▶ Instructions for the task
Give the rows as a numbered list, omitting any blank lines; begin at the row that contains "54: (365, 451)" and stop after the row that contains "91: (260, 721)".

▶ Dataset excerpts

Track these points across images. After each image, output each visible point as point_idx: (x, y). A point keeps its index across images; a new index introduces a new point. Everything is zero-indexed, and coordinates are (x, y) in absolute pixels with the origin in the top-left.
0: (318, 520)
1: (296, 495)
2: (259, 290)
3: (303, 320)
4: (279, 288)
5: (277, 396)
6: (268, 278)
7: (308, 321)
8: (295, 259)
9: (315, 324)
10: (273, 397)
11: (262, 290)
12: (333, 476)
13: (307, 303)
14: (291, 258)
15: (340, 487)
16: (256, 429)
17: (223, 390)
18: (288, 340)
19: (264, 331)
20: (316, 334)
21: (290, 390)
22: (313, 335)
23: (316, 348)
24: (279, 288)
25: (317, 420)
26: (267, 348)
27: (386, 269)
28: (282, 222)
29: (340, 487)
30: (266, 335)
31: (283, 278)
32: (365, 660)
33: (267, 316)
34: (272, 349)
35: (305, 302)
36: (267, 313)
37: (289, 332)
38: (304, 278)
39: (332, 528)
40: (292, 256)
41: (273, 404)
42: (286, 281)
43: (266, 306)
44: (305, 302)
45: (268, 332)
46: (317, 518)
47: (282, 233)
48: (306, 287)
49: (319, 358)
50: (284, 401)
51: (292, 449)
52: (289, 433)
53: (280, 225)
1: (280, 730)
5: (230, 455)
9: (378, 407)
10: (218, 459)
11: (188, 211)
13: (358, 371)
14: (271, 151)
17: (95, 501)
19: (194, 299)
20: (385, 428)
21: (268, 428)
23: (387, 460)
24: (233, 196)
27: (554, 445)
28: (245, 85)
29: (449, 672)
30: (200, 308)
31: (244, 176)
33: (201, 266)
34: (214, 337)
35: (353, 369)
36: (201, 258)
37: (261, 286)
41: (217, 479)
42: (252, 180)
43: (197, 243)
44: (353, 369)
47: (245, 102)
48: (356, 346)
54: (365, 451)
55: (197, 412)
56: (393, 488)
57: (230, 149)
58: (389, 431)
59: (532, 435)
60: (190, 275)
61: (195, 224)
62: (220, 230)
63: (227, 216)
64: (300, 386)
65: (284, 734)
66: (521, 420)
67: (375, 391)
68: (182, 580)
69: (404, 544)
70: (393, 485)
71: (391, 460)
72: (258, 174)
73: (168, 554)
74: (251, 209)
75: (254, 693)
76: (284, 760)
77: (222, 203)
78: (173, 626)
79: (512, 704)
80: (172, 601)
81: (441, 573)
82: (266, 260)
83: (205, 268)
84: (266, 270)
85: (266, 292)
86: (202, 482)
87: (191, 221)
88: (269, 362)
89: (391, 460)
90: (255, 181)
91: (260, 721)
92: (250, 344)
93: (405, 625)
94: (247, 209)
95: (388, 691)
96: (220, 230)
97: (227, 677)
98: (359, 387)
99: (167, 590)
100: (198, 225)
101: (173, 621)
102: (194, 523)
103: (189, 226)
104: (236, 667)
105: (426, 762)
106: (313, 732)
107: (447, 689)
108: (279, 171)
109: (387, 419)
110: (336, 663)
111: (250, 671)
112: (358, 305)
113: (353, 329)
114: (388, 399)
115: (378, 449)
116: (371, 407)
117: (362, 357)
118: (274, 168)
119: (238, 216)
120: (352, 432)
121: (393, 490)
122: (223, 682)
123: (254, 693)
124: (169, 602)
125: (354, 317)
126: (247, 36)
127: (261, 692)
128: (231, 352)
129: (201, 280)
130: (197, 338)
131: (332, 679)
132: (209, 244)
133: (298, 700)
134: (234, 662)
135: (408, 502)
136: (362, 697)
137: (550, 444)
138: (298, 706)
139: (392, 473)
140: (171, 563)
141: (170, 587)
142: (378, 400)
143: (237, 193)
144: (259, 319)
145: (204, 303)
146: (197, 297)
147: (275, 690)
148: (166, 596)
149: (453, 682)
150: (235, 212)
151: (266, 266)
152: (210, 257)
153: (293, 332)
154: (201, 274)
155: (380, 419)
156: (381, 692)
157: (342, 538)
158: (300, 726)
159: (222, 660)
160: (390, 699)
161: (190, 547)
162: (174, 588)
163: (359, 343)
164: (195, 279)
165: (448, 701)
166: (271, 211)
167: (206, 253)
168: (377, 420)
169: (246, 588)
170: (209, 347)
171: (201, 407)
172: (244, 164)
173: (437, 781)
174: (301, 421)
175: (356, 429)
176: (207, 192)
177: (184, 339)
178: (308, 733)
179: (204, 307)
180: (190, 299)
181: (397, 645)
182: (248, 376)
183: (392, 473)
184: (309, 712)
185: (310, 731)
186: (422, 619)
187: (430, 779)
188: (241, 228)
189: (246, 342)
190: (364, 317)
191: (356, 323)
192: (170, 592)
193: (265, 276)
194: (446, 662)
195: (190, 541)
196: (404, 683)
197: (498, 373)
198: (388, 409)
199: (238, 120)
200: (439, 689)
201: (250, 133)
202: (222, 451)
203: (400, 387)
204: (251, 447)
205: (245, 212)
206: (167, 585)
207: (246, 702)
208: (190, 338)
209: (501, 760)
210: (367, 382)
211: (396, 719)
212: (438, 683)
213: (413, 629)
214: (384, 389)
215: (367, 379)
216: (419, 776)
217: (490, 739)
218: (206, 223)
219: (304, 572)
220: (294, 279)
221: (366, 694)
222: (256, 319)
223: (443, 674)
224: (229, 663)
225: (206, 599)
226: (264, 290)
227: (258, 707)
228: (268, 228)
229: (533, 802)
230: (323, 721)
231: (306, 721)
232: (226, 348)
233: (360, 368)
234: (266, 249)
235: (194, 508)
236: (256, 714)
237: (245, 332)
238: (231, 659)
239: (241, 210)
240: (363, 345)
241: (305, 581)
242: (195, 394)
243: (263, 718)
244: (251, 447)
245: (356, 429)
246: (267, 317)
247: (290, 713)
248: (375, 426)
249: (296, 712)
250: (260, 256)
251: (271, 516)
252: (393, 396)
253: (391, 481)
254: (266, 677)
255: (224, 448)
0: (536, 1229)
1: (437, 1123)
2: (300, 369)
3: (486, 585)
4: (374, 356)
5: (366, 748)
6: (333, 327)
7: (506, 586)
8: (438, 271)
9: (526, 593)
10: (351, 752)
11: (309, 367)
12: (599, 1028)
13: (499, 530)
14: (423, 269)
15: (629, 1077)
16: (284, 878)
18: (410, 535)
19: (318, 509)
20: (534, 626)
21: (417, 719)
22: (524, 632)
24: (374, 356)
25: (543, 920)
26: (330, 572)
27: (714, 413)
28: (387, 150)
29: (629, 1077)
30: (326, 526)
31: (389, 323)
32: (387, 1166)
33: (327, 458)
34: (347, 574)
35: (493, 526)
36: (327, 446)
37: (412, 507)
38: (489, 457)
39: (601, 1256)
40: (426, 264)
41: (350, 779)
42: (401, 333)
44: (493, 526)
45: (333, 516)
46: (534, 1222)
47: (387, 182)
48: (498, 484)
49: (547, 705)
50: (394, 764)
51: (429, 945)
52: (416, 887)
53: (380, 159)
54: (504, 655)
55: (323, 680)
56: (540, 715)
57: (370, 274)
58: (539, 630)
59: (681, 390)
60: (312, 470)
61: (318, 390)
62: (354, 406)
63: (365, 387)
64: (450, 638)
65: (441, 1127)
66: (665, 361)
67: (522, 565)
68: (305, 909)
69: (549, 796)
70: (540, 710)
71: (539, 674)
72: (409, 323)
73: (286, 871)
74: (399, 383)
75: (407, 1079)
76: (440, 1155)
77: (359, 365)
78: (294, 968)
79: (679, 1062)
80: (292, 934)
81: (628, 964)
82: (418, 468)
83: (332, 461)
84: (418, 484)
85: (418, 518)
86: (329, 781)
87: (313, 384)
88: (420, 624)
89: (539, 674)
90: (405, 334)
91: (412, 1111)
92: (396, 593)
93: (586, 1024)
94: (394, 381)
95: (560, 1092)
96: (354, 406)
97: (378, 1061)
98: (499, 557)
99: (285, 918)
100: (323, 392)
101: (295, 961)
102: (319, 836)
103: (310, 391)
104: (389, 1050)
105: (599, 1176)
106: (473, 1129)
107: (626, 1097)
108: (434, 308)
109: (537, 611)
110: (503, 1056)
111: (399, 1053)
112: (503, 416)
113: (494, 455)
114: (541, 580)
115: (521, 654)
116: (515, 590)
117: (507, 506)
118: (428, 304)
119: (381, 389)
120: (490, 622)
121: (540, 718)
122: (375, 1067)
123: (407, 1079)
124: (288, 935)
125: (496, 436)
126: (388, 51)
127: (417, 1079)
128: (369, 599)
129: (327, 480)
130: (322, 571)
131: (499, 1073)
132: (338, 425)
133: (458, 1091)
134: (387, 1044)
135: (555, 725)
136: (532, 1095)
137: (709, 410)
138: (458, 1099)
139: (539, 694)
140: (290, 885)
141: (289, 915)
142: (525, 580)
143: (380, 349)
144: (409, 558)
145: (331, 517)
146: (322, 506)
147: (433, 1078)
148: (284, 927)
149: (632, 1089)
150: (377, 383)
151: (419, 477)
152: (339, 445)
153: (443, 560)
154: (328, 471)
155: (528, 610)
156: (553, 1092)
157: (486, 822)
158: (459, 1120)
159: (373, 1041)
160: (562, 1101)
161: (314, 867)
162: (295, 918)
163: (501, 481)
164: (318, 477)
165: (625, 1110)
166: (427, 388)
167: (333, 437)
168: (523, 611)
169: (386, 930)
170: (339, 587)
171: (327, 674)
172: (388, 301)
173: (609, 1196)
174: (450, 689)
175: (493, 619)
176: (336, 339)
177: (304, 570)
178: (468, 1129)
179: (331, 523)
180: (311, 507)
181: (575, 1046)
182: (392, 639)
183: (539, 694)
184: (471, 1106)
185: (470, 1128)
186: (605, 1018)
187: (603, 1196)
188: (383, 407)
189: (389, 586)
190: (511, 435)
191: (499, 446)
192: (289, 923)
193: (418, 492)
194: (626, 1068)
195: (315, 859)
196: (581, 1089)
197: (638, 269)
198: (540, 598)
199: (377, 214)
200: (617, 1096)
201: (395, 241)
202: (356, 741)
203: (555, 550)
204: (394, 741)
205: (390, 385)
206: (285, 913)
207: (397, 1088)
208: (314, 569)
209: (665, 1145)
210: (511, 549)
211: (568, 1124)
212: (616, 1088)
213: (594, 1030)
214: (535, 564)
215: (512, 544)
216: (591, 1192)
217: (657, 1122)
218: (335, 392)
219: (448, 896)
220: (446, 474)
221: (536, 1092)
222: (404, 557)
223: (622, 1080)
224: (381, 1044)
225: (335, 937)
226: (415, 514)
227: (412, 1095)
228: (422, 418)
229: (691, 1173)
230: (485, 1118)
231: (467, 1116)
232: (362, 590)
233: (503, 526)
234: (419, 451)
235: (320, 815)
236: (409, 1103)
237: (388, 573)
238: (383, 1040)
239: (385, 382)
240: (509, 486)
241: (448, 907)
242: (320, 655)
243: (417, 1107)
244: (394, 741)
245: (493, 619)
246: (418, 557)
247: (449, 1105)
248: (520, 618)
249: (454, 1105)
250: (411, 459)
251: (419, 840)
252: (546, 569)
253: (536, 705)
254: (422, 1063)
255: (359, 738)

▶ Output of the exercise
1. 54: (365, 451)
2. 55: (197, 412)
3. 56: (393, 488)
4. 57: (230, 149)
5. 58: (389, 431)
6. 59: (532, 435)
7. 60: (190, 275)
8. 61: (195, 224)
9. 62: (220, 230)
10. 63: (227, 216)
11. 64: (300, 386)
12. 65: (284, 734)
13. 66: (521, 420)
14. 67: (375, 391)
15. 68: (182, 580)
16. 69: (404, 544)
17. 70: (393, 485)
18. 71: (391, 460)
19. 72: (258, 174)
20. 73: (168, 554)
21. 74: (251, 209)
22. 75: (254, 693)
23. 76: (284, 760)
24. 77: (222, 203)
25. 78: (173, 626)
26. 79: (512, 704)
27. 80: (172, 601)
28. 81: (441, 573)
29. 82: (266, 260)
30. 83: (205, 268)
31. 84: (266, 270)
32. 85: (266, 292)
33. 86: (202, 482)
34. 87: (191, 221)
35. 88: (269, 362)
36. 89: (391, 460)
37. 90: (255, 181)
38. 91: (260, 721)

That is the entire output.